Exercise
Produce a verbatim transcription of all records.

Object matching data
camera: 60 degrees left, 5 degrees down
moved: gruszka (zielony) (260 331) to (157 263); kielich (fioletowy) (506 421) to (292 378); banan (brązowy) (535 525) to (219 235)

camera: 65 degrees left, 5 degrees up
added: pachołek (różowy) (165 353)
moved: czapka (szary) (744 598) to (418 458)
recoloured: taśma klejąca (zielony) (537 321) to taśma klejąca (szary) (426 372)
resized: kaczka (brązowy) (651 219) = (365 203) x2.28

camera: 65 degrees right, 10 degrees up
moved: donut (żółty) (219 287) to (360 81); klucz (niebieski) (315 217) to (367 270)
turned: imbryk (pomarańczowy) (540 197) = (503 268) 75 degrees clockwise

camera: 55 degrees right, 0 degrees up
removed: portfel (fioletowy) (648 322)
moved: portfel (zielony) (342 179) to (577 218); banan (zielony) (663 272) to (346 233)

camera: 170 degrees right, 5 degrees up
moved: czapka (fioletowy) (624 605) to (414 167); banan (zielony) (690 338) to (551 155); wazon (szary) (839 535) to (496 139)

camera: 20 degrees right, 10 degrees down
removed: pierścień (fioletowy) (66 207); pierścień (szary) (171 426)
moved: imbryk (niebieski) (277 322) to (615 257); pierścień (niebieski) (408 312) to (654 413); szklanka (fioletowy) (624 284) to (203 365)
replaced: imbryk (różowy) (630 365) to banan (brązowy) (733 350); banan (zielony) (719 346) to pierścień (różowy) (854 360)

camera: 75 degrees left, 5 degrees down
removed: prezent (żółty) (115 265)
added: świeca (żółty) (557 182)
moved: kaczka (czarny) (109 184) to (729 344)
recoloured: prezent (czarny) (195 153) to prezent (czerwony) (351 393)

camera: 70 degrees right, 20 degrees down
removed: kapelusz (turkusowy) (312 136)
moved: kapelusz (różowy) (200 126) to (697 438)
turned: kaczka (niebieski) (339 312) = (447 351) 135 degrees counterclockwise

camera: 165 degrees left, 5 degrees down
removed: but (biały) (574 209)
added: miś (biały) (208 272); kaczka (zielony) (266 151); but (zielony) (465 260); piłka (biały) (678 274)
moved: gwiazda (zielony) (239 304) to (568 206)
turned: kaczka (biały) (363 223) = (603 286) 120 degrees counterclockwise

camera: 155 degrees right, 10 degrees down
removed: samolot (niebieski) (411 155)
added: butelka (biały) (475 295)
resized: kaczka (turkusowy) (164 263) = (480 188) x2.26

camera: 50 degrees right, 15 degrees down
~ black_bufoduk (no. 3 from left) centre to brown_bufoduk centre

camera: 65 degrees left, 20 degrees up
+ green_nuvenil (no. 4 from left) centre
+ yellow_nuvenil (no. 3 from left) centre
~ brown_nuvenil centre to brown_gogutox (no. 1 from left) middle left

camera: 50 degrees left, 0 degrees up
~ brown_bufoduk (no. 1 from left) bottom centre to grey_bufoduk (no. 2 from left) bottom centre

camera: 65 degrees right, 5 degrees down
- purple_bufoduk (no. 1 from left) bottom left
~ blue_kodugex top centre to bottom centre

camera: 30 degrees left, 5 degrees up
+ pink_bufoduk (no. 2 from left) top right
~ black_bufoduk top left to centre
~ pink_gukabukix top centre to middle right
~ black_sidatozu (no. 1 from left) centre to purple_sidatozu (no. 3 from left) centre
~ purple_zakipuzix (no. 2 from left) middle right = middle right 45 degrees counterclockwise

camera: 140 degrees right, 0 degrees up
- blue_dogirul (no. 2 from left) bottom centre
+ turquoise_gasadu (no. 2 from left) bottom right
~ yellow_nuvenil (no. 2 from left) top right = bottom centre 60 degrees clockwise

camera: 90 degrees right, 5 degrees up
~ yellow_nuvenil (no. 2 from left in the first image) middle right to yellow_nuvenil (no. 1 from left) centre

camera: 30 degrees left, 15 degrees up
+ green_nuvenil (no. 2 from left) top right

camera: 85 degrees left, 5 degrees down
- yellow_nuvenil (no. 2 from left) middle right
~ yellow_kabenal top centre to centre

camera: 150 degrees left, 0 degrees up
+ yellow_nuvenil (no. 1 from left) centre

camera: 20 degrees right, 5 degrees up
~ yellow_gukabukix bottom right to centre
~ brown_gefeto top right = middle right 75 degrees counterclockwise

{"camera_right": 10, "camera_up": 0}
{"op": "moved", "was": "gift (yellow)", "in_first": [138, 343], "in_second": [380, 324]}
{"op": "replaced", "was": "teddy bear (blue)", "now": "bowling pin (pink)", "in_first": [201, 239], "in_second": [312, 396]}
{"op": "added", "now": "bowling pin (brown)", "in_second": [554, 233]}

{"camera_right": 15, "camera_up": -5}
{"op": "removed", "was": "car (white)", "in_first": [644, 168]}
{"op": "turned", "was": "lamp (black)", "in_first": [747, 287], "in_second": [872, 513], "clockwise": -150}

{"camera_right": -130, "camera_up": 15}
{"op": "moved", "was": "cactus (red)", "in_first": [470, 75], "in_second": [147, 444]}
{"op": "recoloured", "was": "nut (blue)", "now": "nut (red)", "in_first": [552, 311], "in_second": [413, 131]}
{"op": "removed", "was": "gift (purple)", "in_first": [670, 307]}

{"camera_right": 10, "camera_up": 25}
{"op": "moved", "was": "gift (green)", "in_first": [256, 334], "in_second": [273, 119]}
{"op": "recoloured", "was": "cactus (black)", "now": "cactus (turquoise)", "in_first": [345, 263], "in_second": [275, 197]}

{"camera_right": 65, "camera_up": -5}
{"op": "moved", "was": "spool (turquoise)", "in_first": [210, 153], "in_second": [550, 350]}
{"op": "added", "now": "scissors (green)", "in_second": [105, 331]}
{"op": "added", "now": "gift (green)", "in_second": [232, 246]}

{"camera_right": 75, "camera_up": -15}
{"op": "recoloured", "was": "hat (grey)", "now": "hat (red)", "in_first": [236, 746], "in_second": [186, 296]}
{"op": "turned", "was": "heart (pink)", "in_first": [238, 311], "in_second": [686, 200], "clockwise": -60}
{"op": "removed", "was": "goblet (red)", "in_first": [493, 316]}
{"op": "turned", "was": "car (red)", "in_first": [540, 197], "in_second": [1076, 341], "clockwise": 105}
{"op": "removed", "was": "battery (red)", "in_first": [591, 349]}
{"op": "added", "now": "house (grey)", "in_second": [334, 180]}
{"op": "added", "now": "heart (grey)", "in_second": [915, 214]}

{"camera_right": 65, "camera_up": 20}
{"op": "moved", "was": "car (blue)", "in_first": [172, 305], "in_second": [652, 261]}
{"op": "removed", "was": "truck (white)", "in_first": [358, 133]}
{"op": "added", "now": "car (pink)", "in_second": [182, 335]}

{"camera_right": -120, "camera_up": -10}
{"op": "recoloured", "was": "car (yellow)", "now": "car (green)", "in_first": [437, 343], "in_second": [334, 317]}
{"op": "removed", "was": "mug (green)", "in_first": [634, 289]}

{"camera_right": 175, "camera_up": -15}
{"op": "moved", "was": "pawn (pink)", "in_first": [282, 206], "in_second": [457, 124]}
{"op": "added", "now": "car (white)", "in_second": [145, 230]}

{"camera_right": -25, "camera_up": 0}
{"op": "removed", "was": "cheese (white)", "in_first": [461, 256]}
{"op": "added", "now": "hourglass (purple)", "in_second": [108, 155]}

Problem solution
camera: 60 degrees left, 5 degrees down
moved: gruszka (zielony) (260 331) to (157 263); kielich (fioletowy) (506 421) to (292 378); banan (brązowy) (535 525) to (219 235)

camera: 65 degrees left, 5 degrees up
added: pachołek (różowy) (165 353)
moved: czapka (szary) (744 598) to (418 458)
recoloured: taśma klejąca (zielony) (537 321) to taśma klejąca (szary) (426 372)
resized: kaczka (brązowy) (651 219) = (365 203) x2.28

camera: 65 degrees right, 10 degrees up
moved: donut (żółty) (219 287) to (360 81); klucz (niebieski) (315 217) to (367 270)
turned: imbryk (pomarańczowy) (540 197) = (503 268) 75 degrees clockwise

camera: 55 degrees right, 0 degrees up
removed: portfel (fioletowy) (648 322)
moved: portfel (zielony) (342 179) to (577 218); banan (zielony) (663 272) to (346 233)

camera: 170 degrees right, 5 degrees up
moved: czapka (fioletowy) (624 605) to (414 167); banan (zielony) (690 338) to (551 155); wazon (szary) (839 535) to (496 139)

camera: 20 degrees right, 10 degrees down
removed: pierścień (fioletowy) (66 207); pierścień (szary) (171 426)
moved: imbryk (niebieski) (277 322) to (615 257); pierścień (niebieski) (408 312) to (654 413); szklanka (fioletowy) (624 284) to (203 365)
replaced: imbryk (różowy) (630 365) to banan (brązowy) (733 350); banan (zielony) (719 346) to pierścień (różowy) (854 360)

camera: 75 degrees left, 5 degrees down
removed: prezent (żółty) (115 265)
added: świeca (żółty) (557 182)
moved: kaczka (czarny) (109 184) to (729 344)
recoloured: prezent (czarny) (195 153) to prezent (czerwony) (351 393)

camera: 70 degrees right, 20 degrees down
removed: kapelusz (turkusowy) (312 136)
moved: kapelusz (różowy) (200 126) to (697 438)
turned: kaczka (niebieski) (339 312) = (447 351) 135 degrees counterclockwise

camera: 165 degrees left, 5 degrees down
removed: but (biały) (574 209)
added: miś (biały) (208 272); kaczka (zielony) (266 151); but (zielony) (465 260); piłka (biały) (678 274)
moved: gwiazda (zielony) (239 304) to (568 206)
turned: kaczka (biały) (363 223) = (603 286) 120 degrees counterclockwise

camera: 155 degrees right, 10 degrees down
removed: samolot (niebieski) (411 155)
added: butelka (biały) (475 295)
resized: kaczka (turkusowy) (164 263) = (480 188) x2.26

camera: 50 degrees right, 15 degrees down
~ black_bufoduk (no. 3 from left) centre to brown_bufoduk centre

camera: 65 degrees left, 20 degrees up
+ green_nuvenil (no. 4 from left) centre
+ yellow_nuvenil (no. 3 from left) centre
~ brown_nuvenil centre to brown_gogutox (no. 1 from left) middle left

camera: 50 degrees left, 0 degrees up
~ brown_bufoduk (no. 1 from left) bottom centre to grey_bufoduk (no. 2 from left) bottom centre

camera: 65 degrees right, 5 degrees down
- purple_bufoduk (no. 1 from left) bottom left
~ blue_kodugex top centre to bottom centre

camera: 30 degrees left, 5 degrees up
+ pink_bufoduk (no. 2 from left) top right
~ black_bufoduk top left to centre
~ pink_gukabukix top centre to middle right
~ black_sidatozu (no. 1 from left) centre to purple_sidatozu (no. 3 from left) centre
~ purple_zakipuzix (no. 2 from left) middle right = middle right 45 degrees counterclockwise

camera: 140 degrees right, 0 degrees up
- blue_dogirul (no. 2 from left) bottom centre
+ turquoise_gasadu (no. 2 from left) bottom right
~ yellow_nuvenil (no. 2 from left) top right = bottom centre 60 degrees clockwise

camera: 90 degrees right, 5 degrees up
~ yellow_nuvenil (no. 2 from left in the first image) middle right to yellow_nuvenil (no. 1 from left) centre

camera: 30 degrees left, 15 degrees up
+ green_nuvenil (no. 2 from left) top right

camera: 85 degrees left, 5 degrees down
- yellow_nuvenil (no. 2 from left) middle right
~ yellow_kabenal top centre to centre

camera: 150 degrees left, 0 degrees up
+ yellow_nuvenil (no. 1 from left) centre

camera: 20 degrees right, 5 degrees up
~ yellow_gukabukix bottom right to centre
~ brown_gefeto top right = middle right 75 degrees counterclockwise

{"camera_right": 10, "camera_up": 0}
{"op": "moved", "was": "gift (yellow)", "in_first": [138, 343], "in_second": [380, 324]}
{"op": "replaced", "was": "teddy bear (blue)", "now": "bowling pin (pink)", "in_first": [201, 239], "in_second": [312, 396]}
{"op": "added", "now": "bowling pin (brown)", "in_second": [554, 233]}

{"camera_right": 15, "camera_up": -5}
{"op": "removed", "was": "car (white)", "in_first": [644, 168]}
{"op": "turned", "was": "lamp (black)", "in_first": [747, 287], "in_second": [872, 513], "clockwise": -150}

{"camera_right": -130, "camera_up": 15}
{"op": "moved", "was": "cactus (red)", "in_first": [470, 75], "in_second": [147, 444]}
{"op": "recoloured", "was": "nut (blue)", "now": "nut (red)", "in_first": [552, 311], "in_second": [413, 131]}
{"op": "removed", "was": "gift (purple)", "in_first": [670, 307]}

{"camera_right": 10, "camera_up": 25}
{"op": "moved", "was": "gift (green)", "in_first": [256, 334], "in_second": [273, 119]}
{"op": "recoloured", "was": "cactus (black)", "now": "cactus (turquoise)", "in_first": [345, 263], "in_second": [275, 197]}

{"camera_right": 65, "camera_up": -5}
{"op": "moved", "was": "spool (turquoise)", "in_first": [210, 153], "in_second": [550, 350]}
{"op": "added", "now": "scissors (green)", "in_second": [105, 331]}
{"op": "added", "now": "gift (green)", "in_second": [232, 246]}

{"camera_right": 75, "camera_up": -15}
{"op": "recoloured", "was": "hat (grey)", "now": "hat (red)", "in_first": [236, 746], "in_second": [186, 296]}
{"op": "turned", "was": "heart (pink)", "in_first": [238, 311], "in_second": [686, 200], "clockwise": -60}
{"op": "removed", "was": "goblet (red)", "in_first": [493, 316]}
{"op": "turned", "was": "car (red)", "in_first": [540, 197], "in_second": [1076, 341], "clockwise": 105}
{"op": "removed", "was": "battery (red)", "in_first": [591, 349]}
{"op": "added", "now": "house (grey)", "in_second": [334, 180]}
{"op": "added", "now": "heart (grey)", "in_second": [915, 214]}

{"camera_right": 65, "camera_up": 20}
{"op": "moved", "was": "car (blue)", "in_first": [172, 305], "in_second": [652, 261]}
{"op": "removed", "was": "truck (white)", "in_first": [358, 133]}
{"op": "added", "now": "car (pink)", "in_second": [182, 335]}

{"camera_right": -120, "camera_up": -10}
{"op": "recoloured", "was": "car (yellow)", "now": "car (green)", "in_first": [437, 343], "in_second": [334, 317]}
{"op": "removed", "was": "mug (green)", "in_first": [634, 289]}

{"camera_right": 175, "camera_up": -15}
{"op": "moved", "was": "pawn (pink)", "in_first": [282, 206], "in_second": [457, 124]}
{"op": "added", "now": "car (white)", "in_second": [145, 230]}

{"camera_right": -25, "camera_up": 0}
{"op": "removed", "was": "cheese (white)", "in_first": [461, 256]}
{"op": "added", "now": "hourglass (purple)", "in_second": [108, 155]}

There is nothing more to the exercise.